** ASSIGNMENT **
In your copy, include every line of the records exactly and no picture at all.

GIVEN RECORDS START

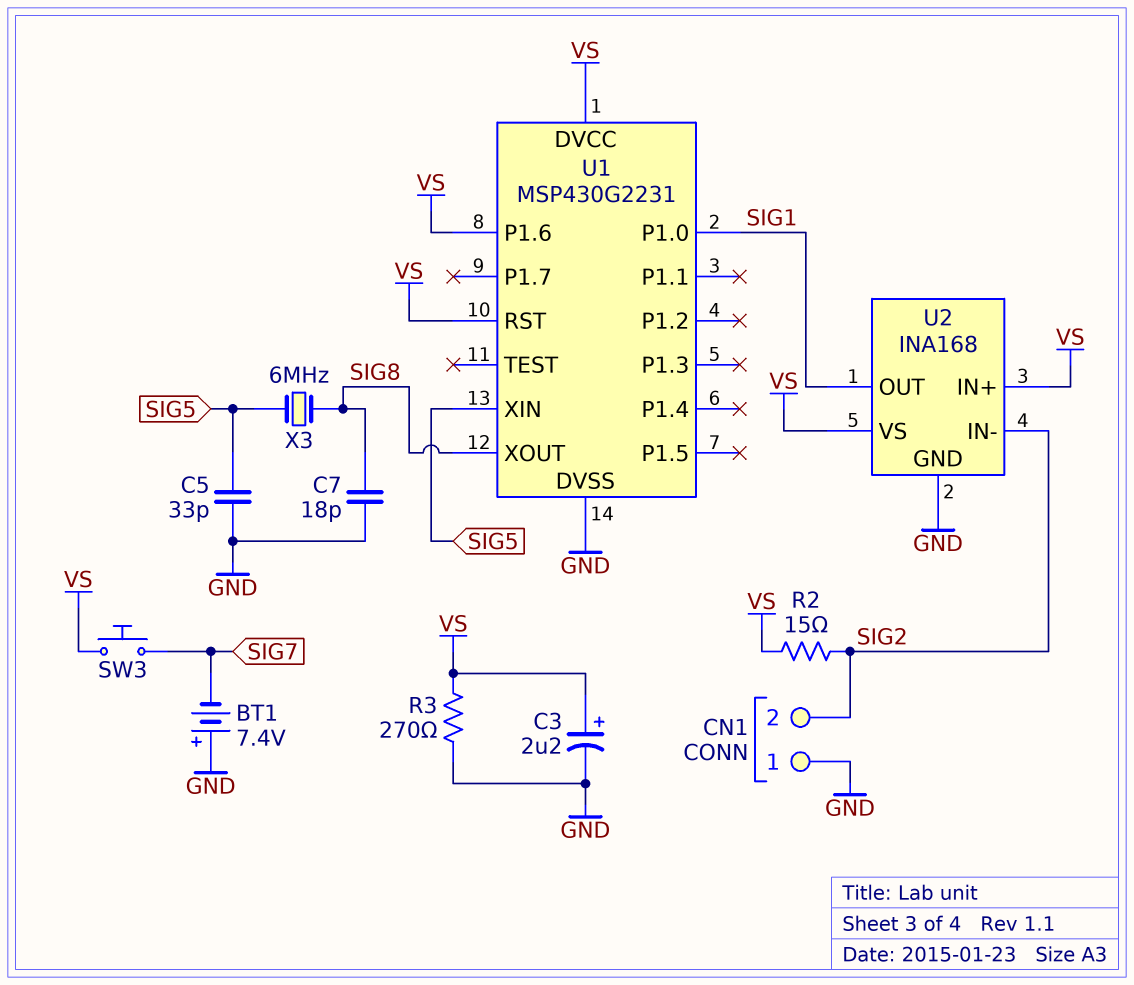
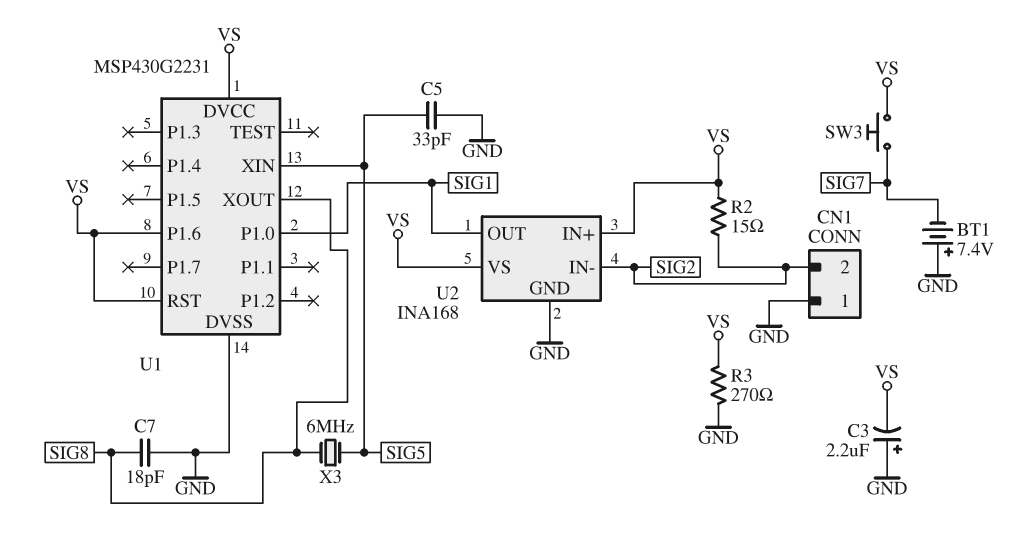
C3: 2.2uF (plus VS, minus GND) -> 2.2uF (plus GND, minus VS)

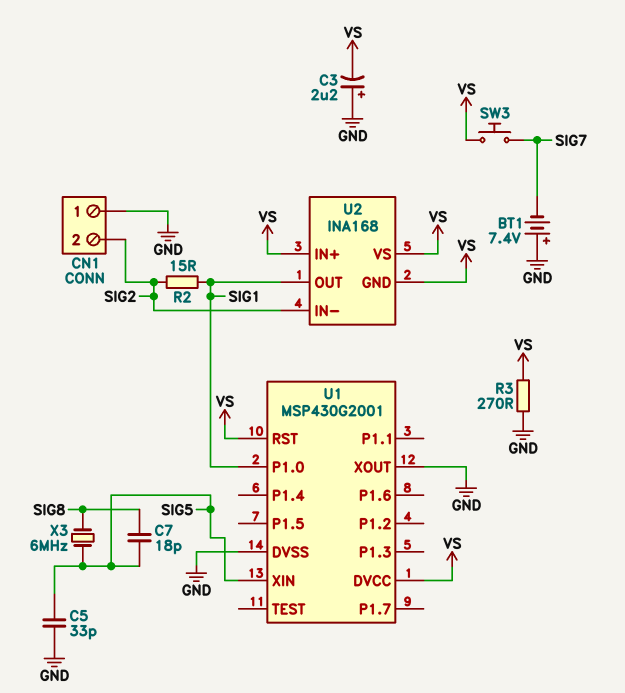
C7: 18pF (GND, SIG8) -> 18pF (SIG5, SIG8)
R2: 15 (SIG2, VS) -> 15 (SIG1, SIG2)
U1: MSP430G2231 -> MSP430G2001
U1 pin P1.6: VS -> none
U1 pin XOUT: SIG8 -> GND
U2 pin GND: GND -> VS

GIVEN RECORDS END

** RESPONSE TO THE EXERCISE **
C3: 2.2uF (plus VS, minus GND) -> 2.2uF (plus GND, minus VS)

C7: 18pF (GND, SIG8) -> 18pF (SIG5, SIG8)
R2: 15 (SIG2, VS) -> 15 (SIG1, SIG2)
U1: MSP430G2231 -> MSP430G2001
U1 pin P1.6: VS -> none
U1 pin XOUT: SIG8 -> GND
U2 pin GND: GND -> VS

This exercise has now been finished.